Provided material below:

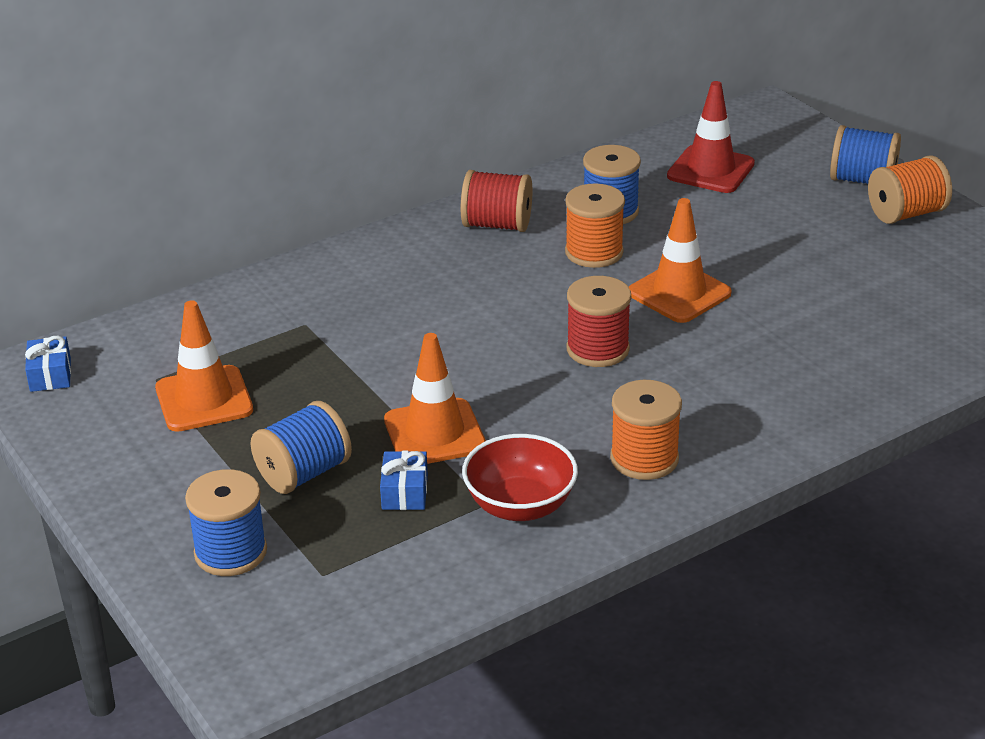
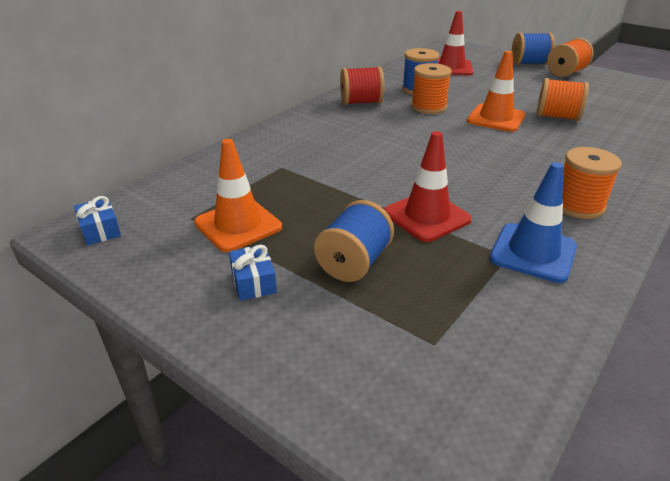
camera: 20 degrees left, 0 degrees up
(230, 552) = (340, 343): blue spool -> none
(404, 492) = (442, 260): blue gift -> blue gift (253, 282)
(434, 433) = (426, 216): orange traffic cone -> red traffic cone
(520, 506) = (533, 253): red bowl -> blue traffic cone
(597, 349) = (481, 151): red spool -> none
(780, 307) = (557, 117): none -> orange spool

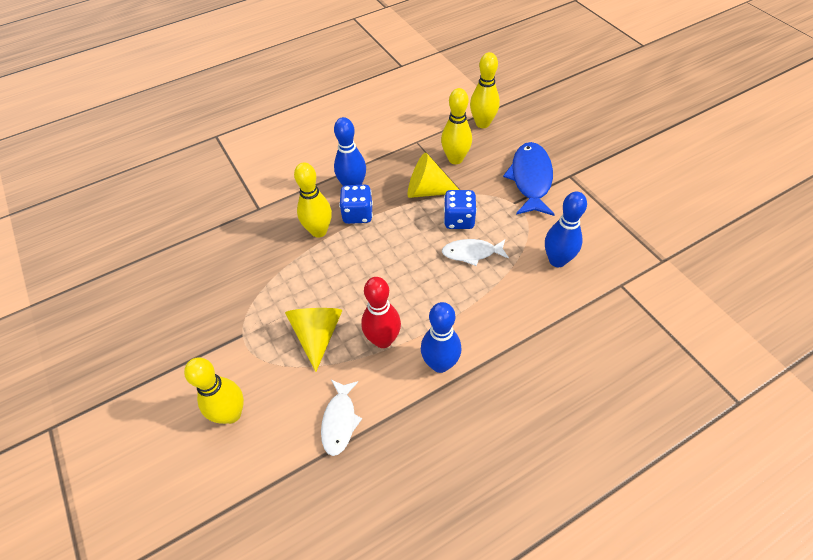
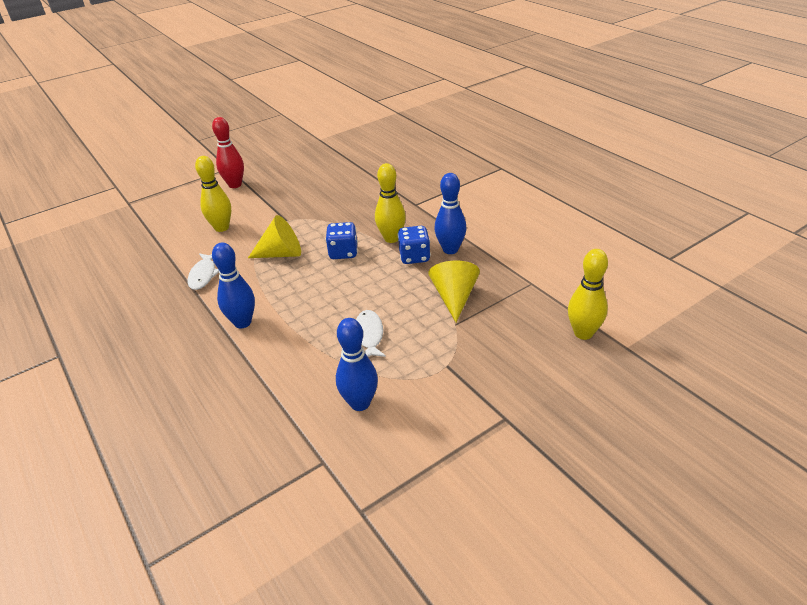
camera: 85 degrees right, 15 degrees down
(340, 421) = (203, 275): white fish -> white fish turned 90 degrees counterclockwise
(383, 340) = (272, 288): red bowling pin -> red bowling pin (235, 185)
(455, 159) = (510, 314): yellow bowling pin -> none
(459, 220) = (414, 323): blue dice -> blue dice (343, 253)
(530, 179) = (490, 379): blue fish -> none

End of Provided material.

▶ **Exercise prompt**
Every line above that holds the string "camera" counts once. State how many such lines there are, as a number alone.

▶ **Answer area**
2